* **Short task**
Change every "center point" in the records below to "central point" and leave all other text as it is.

========================================

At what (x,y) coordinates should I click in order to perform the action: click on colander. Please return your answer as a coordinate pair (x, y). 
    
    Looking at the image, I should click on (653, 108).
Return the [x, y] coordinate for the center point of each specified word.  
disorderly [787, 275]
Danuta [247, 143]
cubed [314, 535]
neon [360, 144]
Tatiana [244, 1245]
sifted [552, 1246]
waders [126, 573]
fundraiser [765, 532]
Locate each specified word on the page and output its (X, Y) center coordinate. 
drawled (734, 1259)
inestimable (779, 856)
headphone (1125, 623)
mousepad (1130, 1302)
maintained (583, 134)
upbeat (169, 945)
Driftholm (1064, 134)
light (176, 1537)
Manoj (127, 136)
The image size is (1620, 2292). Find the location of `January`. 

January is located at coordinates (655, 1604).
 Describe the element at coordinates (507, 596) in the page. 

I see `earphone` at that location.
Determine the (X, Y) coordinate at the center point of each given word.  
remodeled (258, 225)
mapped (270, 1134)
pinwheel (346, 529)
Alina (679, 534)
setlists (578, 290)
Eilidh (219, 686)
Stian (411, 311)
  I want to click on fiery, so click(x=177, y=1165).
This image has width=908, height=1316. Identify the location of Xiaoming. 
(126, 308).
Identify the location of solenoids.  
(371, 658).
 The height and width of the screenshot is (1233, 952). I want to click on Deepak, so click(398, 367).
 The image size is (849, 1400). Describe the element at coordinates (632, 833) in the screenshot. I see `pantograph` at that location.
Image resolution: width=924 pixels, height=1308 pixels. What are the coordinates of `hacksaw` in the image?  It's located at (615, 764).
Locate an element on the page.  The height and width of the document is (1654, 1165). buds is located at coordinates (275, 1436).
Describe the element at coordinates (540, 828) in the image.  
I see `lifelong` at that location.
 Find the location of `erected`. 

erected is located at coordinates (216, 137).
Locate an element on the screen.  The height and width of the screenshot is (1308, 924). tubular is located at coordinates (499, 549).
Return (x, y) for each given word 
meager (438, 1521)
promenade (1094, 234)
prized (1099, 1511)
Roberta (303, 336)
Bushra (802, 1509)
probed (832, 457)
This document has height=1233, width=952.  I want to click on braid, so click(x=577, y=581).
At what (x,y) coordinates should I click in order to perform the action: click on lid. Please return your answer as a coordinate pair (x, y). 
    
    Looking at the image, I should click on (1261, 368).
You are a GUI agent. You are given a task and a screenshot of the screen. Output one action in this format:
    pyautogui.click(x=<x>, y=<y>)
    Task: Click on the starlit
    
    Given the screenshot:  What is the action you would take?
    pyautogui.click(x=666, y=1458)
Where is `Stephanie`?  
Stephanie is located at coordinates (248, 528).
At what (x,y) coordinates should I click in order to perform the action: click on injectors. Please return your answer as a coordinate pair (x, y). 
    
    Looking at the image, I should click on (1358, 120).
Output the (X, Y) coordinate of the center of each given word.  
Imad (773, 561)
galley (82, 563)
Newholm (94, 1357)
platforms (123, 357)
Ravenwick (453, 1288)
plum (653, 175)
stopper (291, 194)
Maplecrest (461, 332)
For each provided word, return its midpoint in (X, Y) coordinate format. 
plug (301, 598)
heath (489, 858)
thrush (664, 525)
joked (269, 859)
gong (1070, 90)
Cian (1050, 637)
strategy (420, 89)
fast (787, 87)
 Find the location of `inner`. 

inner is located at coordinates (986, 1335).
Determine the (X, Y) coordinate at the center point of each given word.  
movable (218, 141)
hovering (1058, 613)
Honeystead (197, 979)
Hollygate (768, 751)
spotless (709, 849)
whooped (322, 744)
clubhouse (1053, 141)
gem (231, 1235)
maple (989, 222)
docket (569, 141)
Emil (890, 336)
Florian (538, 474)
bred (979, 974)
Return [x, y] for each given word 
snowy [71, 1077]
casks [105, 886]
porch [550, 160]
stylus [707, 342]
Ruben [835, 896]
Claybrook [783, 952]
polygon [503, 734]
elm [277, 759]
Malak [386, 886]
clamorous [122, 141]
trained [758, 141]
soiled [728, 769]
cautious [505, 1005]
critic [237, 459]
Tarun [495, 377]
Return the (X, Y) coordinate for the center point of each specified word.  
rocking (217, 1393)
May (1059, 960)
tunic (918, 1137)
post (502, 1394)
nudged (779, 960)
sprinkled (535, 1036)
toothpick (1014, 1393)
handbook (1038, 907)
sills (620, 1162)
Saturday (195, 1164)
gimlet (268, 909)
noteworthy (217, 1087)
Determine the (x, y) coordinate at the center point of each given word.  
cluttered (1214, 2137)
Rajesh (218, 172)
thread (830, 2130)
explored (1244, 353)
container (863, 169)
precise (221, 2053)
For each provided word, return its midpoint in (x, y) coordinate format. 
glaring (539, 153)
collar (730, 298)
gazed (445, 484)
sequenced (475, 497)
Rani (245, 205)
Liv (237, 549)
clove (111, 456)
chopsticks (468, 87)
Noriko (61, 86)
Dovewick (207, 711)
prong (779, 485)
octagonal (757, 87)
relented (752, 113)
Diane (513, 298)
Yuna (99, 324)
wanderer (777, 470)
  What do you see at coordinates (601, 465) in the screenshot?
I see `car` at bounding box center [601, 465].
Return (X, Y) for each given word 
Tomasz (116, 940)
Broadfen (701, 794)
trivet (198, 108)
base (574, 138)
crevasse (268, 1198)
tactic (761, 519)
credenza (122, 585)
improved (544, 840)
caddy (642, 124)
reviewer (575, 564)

========================================

* **Exercise output**
At what (x,y) coordinates should I click in order to perform the action: click on colander. Please return your answer as a coordinate pair (x, y). 
    
    Looking at the image, I should click on (653, 108).
Return the [x, y] coordinate for the central point of each specified word.  
disorderly [787, 275]
Danuta [247, 143]
cubed [314, 535]
neon [360, 144]
Tatiana [244, 1245]
sifted [552, 1246]
waders [126, 573]
fundraiser [765, 532]
Locate each specified word on the page and output its (X, Y) center coordinate. 
drawled (734, 1259)
inestimable (779, 856)
headphone (1125, 623)
mousepad (1130, 1302)
maintained (583, 134)
upbeat (169, 945)
Driftholm (1064, 134)
light (176, 1537)
Manoj (127, 136)
The image size is (1620, 2292). Find the location of `January`. 

January is located at coordinates (655, 1604).
 Describe the element at coordinates (507, 596) in the page. 

I see `earphone` at that location.
Determine the (X, Y) coordinate at the central point of each given word.  
remodeled (258, 225)
mapped (270, 1134)
pinwheel (346, 529)
Alina (679, 534)
setlists (578, 290)
Eilidh (219, 686)
Stian (411, 311)
  I want to click on fiery, so click(x=177, y=1165).
This image has width=908, height=1316. Identify the location of Xiaoming. 
(126, 308).
Identify the location of solenoids.  
(371, 658).
 The height and width of the screenshot is (1233, 952). I want to click on Deepak, so click(398, 367).
 The image size is (849, 1400). Describe the element at coordinates (632, 833) in the screenshot. I see `pantograph` at that location.
Image resolution: width=924 pixels, height=1308 pixels. What are the coordinates of `hacksaw` in the image?  It's located at (615, 764).
Locate an element on the page.  The height and width of the document is (1654, 1165). buds is located at coordinates (275, 1436).
Describe the element at coordinates (540, 828) in the image.  
I see `lifelong` at that location.
 Find the location of `erected`. 

erected is located at coordinates (216, 137).
Locate an element on the screen.  The height and width of the screenshot is (1308, 924). tubular is located at coordinates (499, 549).
Return (x, y) for each given word 
meager (438, 1521)
promenade (1094, 234)
prized (1099, 1511)
Roberta (303, 336)
Bushra (802, 1509)
probed (832, 457)
This document has height=1233, width=952.  I want to click on braid, so click(x=577, y=581).
At what (x,y) coordinates should I click in order to perform the action: click on lid. Please return your answer as a coordinate pair (x, y). 
    
    Looking at the image, I should click on (1261, 368).
You are a GUI agent. You are given a task and a screenshot of the screen. Output one action in this format:
    pyautogui.click(x=<x>, y=<y>)
    Task: Click on the starlit
    
    Given the screenshot:  What is the action you would take?
    pyautogui.click(x=666, y=1458)
Where is `Stephanie`?  
Stephanie is located at coordinates (248, 528).
At what (x,y) coordinates should I click in order to perform the action: click on injectors. Please return your answer as a coordinate pair (x, y). 
    
    Looking at the image, I should click on (1358, 120).
Output the (X, Y) coordinate of the center of each given word.  
Imad (773, 561)
galley (82, 563)
Newholm (94, 1357)
platforms (123, 357)
Ravenwick (453, 1288)
plum (653, 175)
stopper (291, 194)
Maplecrest (461, 332)
For each provided word, return its midpoint in (X, Y) coordinate format. 
plug (301, 598)
heath (489, 858)
thrush (664, 525)
joked (269, 859)
gong (1070, 90)
Cian (1050, 637)
strategy (420, 89)
fast (787, 87)
 Find the location of `inner`. 

inner is located at coordinates (986, 1335).
Determine the (X, Y) coordinate at the central point of each given word.  
movable (218, 141)
hovering (1058, 613)
Honeystead (197, 979)
Hollygate (768, 751)
spotless (709, 849)
whooped (322, 744)
clubhouse (1053, 141)
gem (231, 1235)
maple (989, 222)
docket (569, 141)
Emil (890, 336)
Florian (538, 474)
bred (979, 974)
Return [x, y] for each given word 
snowy [71, 1077]
casks [105, 886]
porch [550, 160]
stylus [707, 342]
Ruben [835, 896]
Claybrook [783, 952]
polygon [503, 734]
elm [277, 759]
Malak [386, 886]
clamorous [122, 141]
trained [758, 141]
soiled [728, 769]
cautious [505, 1005]
critic [237, 459]
Tarun [495, 377]
Return the (X, Y) coordinate for the central point of each specified word.  
rocking (217, 1393)
May (1059, 960)
tunic (918, 1137)
post (502, 1394)
nudged (779, 960)
sprinkled (535, 1036)
toothpick (1014, 1393)
handbook (1038, 907)
sills (620, 1162)
Saturday (195, 1164)
gimlet (268, 909)
noteworthy (217, 1087)
Determine the (x, y) coordinate at the central point of each given word.  
cluttered (1214, 2137)
Rajesh (218, 172)
thread (830, 2130)
explored (1244, 353)
container (863, 169)
precise (221, 2053)
For each provided word, return its midpoint in (x, y) coordinate format. 
glaring (539, 153)
collar (730, 298)
gazed (445, 484)
sequenced (475, 497)
Rani (245, 205)
Liv (237, 549)
clove (111, 456)
chopsticks (468, 87)
Noriko (61, 86)
Dovewick (207, 711)
prong (779, 485)
octagonal (757, 87)
relented (752, 113)
Diane (513, 298)
Yuna (99, 324)
wanderer (777, 470)
  What do you see at coordinates (601, 465) in the screenshot?
I see `car` at bounding box center [601, 465].
Return (X, Y) for each given word 
Tomasz (116, 940)
Broadfen (701, 794)
trivet (198, 108)
base (574, 138)
crevasse (268, 1198)
tactic (761, 519)
credenza (122, 585)
improved (544, 840)
caddy (642, 124)
reviewer (575, 564)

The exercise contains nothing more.